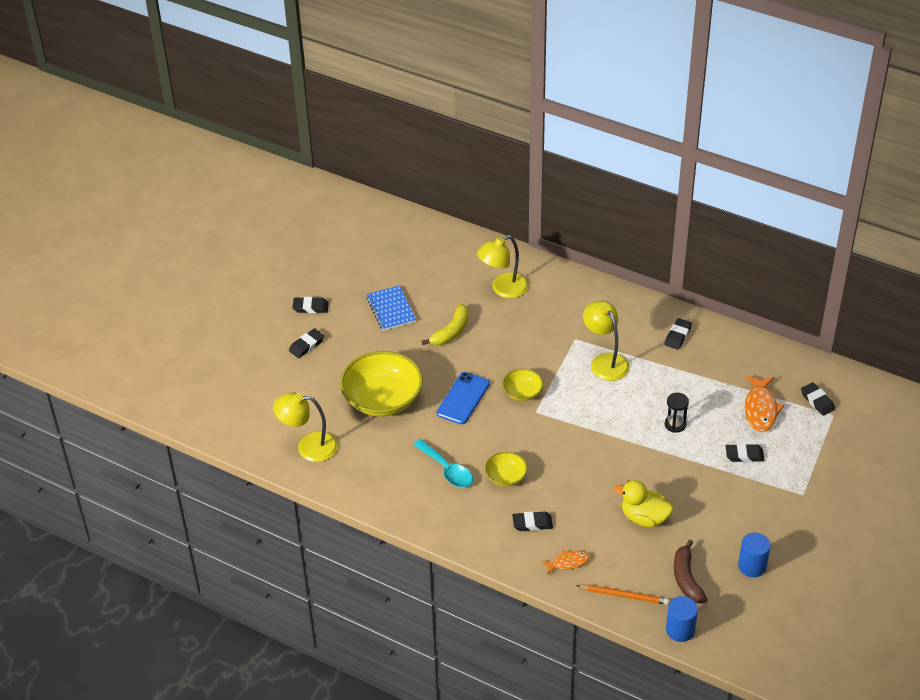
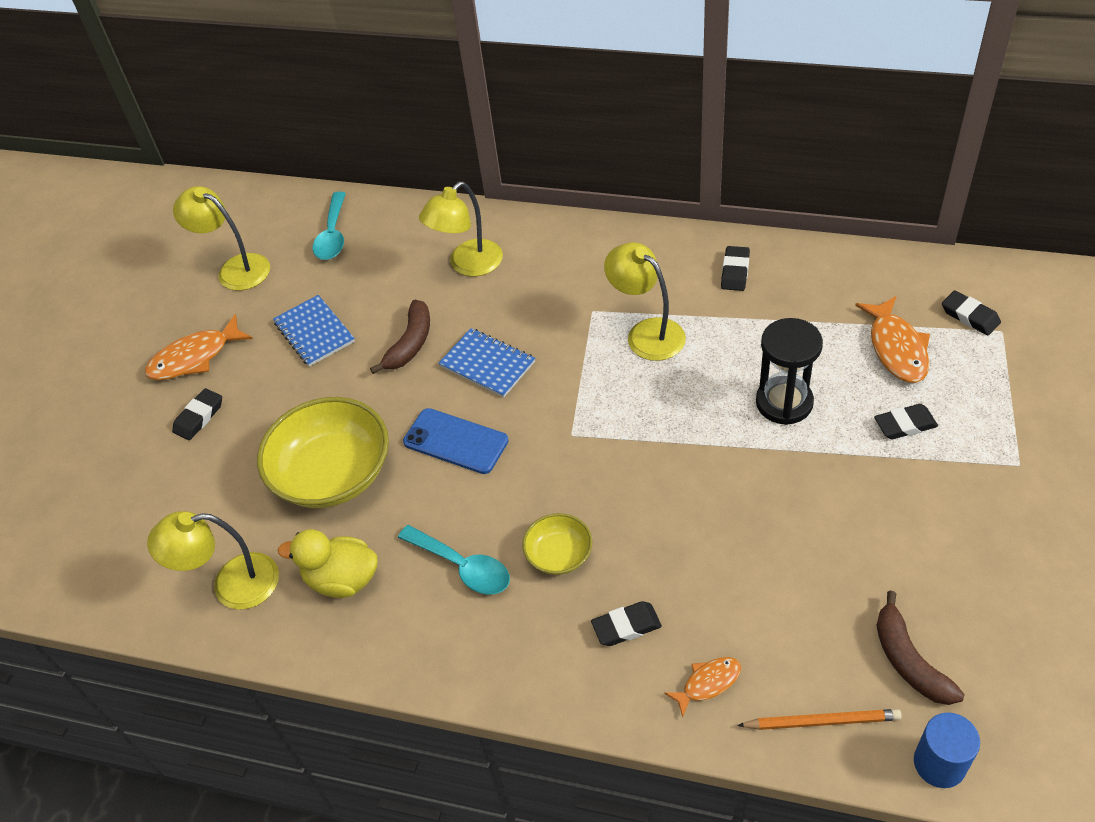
camera: 10 degrees left, 5 degrees up
(310, 307) = (194, 358): black eraser -> orange fish
(348, 254) = (235, 269): none -> yellow lamp
(418, 247) = (333, 235): none -> turquoise spoon
(451, 331) = (410, 343): yellow banana -> brown banana
(463, 398) = (455, 441): blue phone -> blue phone turned 75 degrees counterclockwise
(496, 356) = (487, 364): none -> blue notebook
(522, 392) = (542, 410): yellow bowl -> none
(644, 518) = (798, 568): yellow duck -> yellow duck (342, 579)
(675, 424) = (784, 402): black hourglass -> black hourglass, size x1.70
(752, 566) = (1001, 609): blue cylinder -> none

Task prompt | The job is to return the listing above exactly, minus its pictures.

Answer area |
camera: 10 degrees left, 5 degrees up
(310, 307) = (194, 358): black eraser -> orange fish
(348, 254) = (235, 269): none -> yellow lamp
(418, 247) = (333, 235): none -> turquoise spoon
(451, 331) = (410, 343): yellow banana -> brown banana
(463, 398) = (455, 441): blue phone -> blue phone turned 75 degrees counterclockwise
(496, 356) = (487, 364): none -> blue notebook
(522, 392) = (542, 410): yellow bowl -> none
(644, 518) = (798, 568): yellow duck -> yellow duck (342, 579)
(675, 424) = (784, 402): black hourglass -> black hourglass, size x1.70
(752, 566) = (1001, 609): blue cylinder -> none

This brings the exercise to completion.